** Information provided follows **
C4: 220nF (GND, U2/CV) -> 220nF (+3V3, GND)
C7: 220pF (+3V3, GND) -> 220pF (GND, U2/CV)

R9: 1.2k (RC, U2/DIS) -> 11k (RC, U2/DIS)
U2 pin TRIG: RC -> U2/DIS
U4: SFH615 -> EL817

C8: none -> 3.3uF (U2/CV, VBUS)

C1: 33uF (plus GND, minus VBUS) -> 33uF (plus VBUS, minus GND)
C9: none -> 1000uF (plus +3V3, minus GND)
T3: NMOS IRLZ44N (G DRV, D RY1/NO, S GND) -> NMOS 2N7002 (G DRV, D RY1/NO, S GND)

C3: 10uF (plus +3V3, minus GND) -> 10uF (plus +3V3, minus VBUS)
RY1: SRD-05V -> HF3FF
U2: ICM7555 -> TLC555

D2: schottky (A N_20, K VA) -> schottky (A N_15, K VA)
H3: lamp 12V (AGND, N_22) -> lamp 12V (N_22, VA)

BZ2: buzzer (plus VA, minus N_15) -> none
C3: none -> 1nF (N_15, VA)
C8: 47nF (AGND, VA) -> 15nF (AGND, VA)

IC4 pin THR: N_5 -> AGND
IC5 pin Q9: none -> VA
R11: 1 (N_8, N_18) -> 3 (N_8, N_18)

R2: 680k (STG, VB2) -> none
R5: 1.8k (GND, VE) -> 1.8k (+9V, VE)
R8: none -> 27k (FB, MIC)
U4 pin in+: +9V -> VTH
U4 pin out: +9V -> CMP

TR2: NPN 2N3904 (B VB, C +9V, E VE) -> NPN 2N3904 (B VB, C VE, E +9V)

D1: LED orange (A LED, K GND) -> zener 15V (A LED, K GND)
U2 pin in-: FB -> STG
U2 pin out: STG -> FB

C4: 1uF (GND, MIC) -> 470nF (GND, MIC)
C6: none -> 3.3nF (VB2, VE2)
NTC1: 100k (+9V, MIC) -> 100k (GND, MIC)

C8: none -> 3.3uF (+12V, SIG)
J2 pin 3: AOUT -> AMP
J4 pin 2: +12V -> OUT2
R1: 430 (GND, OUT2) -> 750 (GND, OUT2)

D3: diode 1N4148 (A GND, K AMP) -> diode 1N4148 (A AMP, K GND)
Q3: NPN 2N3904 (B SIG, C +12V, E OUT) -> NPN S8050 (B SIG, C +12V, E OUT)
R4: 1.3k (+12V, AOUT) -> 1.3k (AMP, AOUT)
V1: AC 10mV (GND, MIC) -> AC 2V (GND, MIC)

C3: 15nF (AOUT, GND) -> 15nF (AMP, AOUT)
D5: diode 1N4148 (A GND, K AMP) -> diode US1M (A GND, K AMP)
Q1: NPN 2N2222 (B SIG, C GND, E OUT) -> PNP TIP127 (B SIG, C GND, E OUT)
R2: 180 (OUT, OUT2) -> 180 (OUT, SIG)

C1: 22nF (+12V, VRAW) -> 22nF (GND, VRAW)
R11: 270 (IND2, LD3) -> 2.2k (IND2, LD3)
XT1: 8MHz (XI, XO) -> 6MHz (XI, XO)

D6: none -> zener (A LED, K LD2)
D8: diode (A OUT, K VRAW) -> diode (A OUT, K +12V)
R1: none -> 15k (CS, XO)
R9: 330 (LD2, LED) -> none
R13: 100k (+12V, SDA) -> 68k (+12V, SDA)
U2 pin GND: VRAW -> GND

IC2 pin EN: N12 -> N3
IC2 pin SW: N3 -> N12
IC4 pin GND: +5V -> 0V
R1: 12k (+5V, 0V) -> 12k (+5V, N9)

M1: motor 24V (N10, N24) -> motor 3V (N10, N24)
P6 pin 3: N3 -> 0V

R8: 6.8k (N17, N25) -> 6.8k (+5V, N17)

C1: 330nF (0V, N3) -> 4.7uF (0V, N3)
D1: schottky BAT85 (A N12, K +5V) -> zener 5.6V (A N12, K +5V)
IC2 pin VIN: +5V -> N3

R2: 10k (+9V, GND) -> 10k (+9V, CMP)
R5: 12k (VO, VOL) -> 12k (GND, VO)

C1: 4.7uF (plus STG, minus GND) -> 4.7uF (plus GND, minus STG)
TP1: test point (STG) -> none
** End of Information provided **
(Task brief): The output should match the records above exactly, entry for entry.

(Solution below):
C4: 220nF (GND, U2/CV) -> 220nF (+3V3, GND)
C7: 220pF (+3V3, GND) -> 220pF (GND, U2/CV)

R9: 1.2k (RC, U2/DIS) -> 11k (RC, U2/DIS)
U2 pin TRIG: RC -> U2/DIS
U4: SFH615 -> EL817

C8: none -> 3.3uF (U2/CV, VBUS)

C1: 33uF (plus GND, minus VBUS) -> 33uF (plus VBUS, minus GND)
C9: none -> 1000uF (plus +3V3, minus GND)
T3: NMOS IRLZ44N (G DRV, D RY1/NO, S GND) -> NMOS 2N7002 (G DRV, D RY1/NO, S GND)

C3: 10uF (plus +3V3, minus GND) -> 10uF (plus +3V3, minus VBUS)
RY1: SRD-05V -> HF3FF
U2: ICM7555 -> TLC555

D2: schottky (A N_20, K VA) -> schottky (A N_15, K VA)
H3: lamp 12V (AGND, N_22) -> lamp 12V (N_22, VA)

BZ2: buzzer (plus VA, minus N_15) -> none
C3: none -> 1nF (N_15, VA)
C8: 47nF (AGND, VA) -> 15nF (AGND, VA)

IC4 pin THR: N_5 -> AGND
IC5 pin Q9: none -> VA
R11: 1 (N_8, N_18) -> 3 (N_8, N_18)

R2: 680k (STG, VB2) -> none
R5: 1.8k (GND, VE) -> 1.8k (+9V, VE)
R8: none -> 27k (FB, MIC)
U4 pin in+: +9V -> VTH
U4 pin out: +9V -> CMP

TR2: NPN 2N3904 (B VB, C +9V, E VE) -> NPN 2N3904 (B VB, C VE, E +9V)

D1: LED orange (A LED, K GND) -> zener 15V (A LED, K GND)
U2 pin in-: FB -> STG
U2 pin out: STG -> FB

C4: 1uF (GND, MIC) -> 470nF (GND, MIC)
C6: none -> 3.3nF (VB2, VE2)
NTC1: 100k (+9V, MIC) -> 100k (GND, MIC)

C8: none -> 3.3uF (+12V, SIG)
J2 pin 3: AOUT -> AMP
J4 pin 2: +12V -> OUT2
R1: 430 (GND, OUT2) -> 750 (GND, OUT2)

D3: diode 1N4148 (A GND, K AMP) -> diode 1N4148 (A AMP, K GND)
Q3: NPN 2N3904 (B SIG, C +12V, E OUT) -> NPN S8050 (B SIG, C +12V, E OUT)
R4: 1.3k (+12V, AOUT) -> 1.3k (AMP, AOUT)
V1: AC 10mV (GND, MIC) -> AC 2V (GND, MIC)

C3: 15nF (AOUT, GND) -> 15nF (AMP, AOUT)
D5: diode 1N4148 (A GND, K AMP) -> diode US1M (A GND, K AMP)
Q1: NPN 2N2222 (B SIG, C GND, E OUT) -> PNP TIP127 (B SIG, C GND, E OUT)
R2: 180 (OUT, OUT2) -> 180 (OUT, SIG)

C1: 22nF (+12V, VRAW) -> 22nF (GND, VRAW)
R11: 270 (IND2, LD3) -> 2.2k (IND2, LD3)
XT1: 8MHz (XI, XO) -> 6MHz (XI, XO)

D6: none -> zener (A LED, K LD2)
D8: diode (A OUT, K VRAW) -> diode (A OUT, K +12V)
R1: none -> 15k (CS, XO)
R9: 330 (LD2, LED) -> none
R13: 100k (+12V, SDA) -> 68k (+12V, SDA)
U2 pin GND: VRAW -> GND

IC2 pin EN: N12 -> N3
IC2 pin SW: N3 -> N12
IC4 pin GND: +5V -> 0V
R1: 12k (+5V, 0V) -> 12k (+5V, N9)

M1: motor 24V (N10, N24) -> motor 3V (N10, N24)
P6 pin 3: N3 -> 0V

R8: 6.8k (N17, N25) -> 6.8k (+5V, N17)

C1: 330nF (0V, N3) -> 4.7uF (0V, N3)
D1: schottky BAT85 (A N12, K +5V) -> zener 5.6V (A N12, K +5V)
IC2 pin VIN: +5V -> N3

R2: 10k (+9V, GND) -> 10k (+9V, CMP)
R5: 12k (VO, VOL) -> 12k (GND, VO)

C1: 4.7uF (plus STG, minus GND) -> 4.7uF (plus GND, minus STG)
TP1: test point (STG) -> none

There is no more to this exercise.